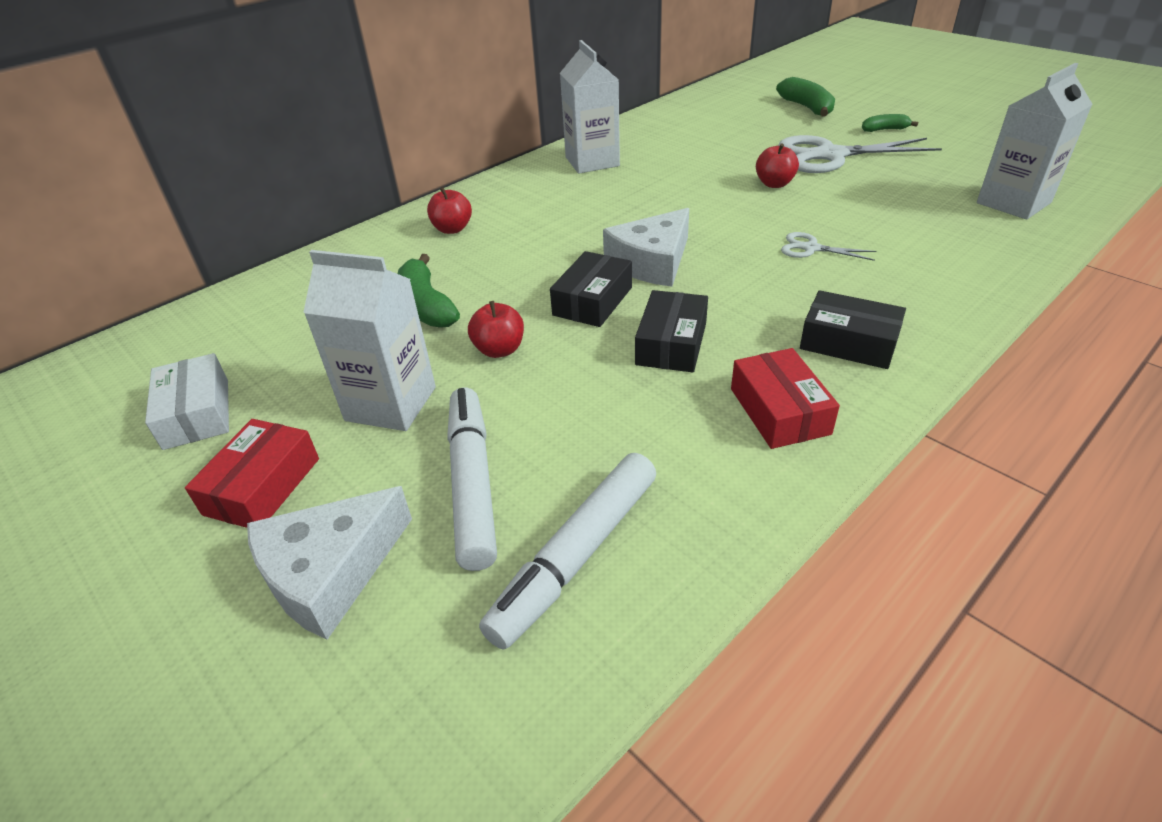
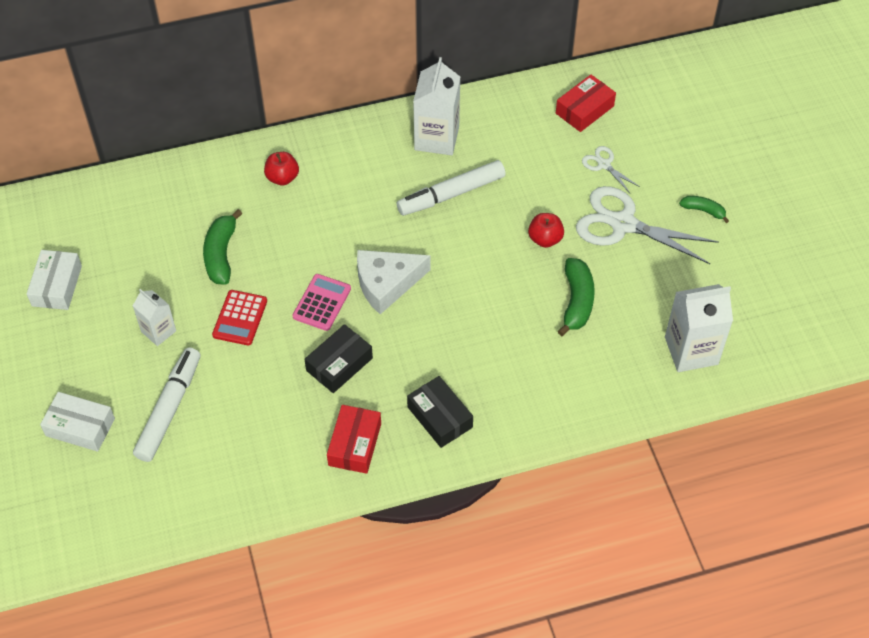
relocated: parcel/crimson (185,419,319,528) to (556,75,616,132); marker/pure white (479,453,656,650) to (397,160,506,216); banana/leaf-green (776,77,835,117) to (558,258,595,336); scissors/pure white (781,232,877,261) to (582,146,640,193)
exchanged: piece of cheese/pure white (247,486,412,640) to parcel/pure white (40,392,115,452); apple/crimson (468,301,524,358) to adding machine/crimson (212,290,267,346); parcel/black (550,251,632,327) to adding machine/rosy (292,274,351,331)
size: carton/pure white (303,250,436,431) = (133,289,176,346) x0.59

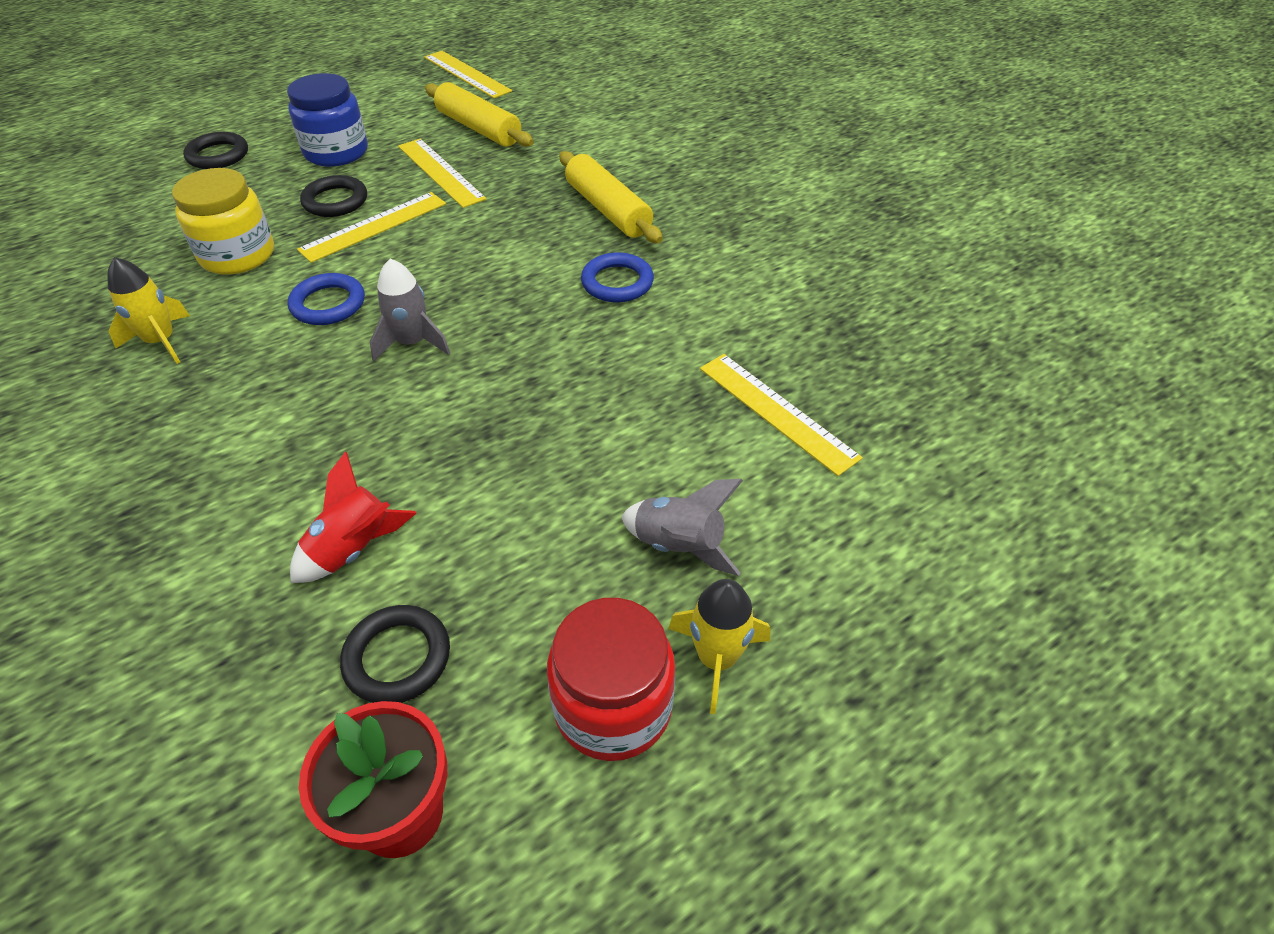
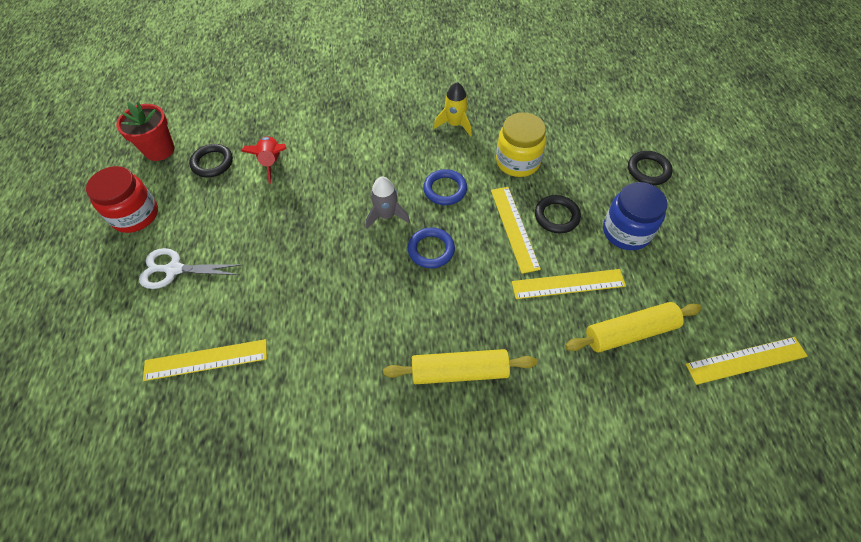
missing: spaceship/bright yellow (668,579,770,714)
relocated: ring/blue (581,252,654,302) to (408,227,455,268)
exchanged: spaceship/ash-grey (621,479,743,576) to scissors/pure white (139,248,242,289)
_ _ _ _ _
Wherever a line of the records above contains the string "crimson", copy that line out.

= EXERCISE SOLUTION =
relocated: parcel/crimson (185,419,319,528) to (556,75,616,132); marker/pure white (479,453,656,650) to (397,160,506,216); banana/leaf-green (776,77,835,117) to (558,258,595,336); scissors/pure white (781,232,877,261) to (582,146,640,193)
exchanged: piece of cheese/pure white (247,486,412,640) to parcel/pure white (40,392,115,452); apple/crimson (468,301,524,358) to adding machine/crimson (212,290,267,346); parcel/black (550,251,632,327) to adding machine/rosy (292,274,351,331)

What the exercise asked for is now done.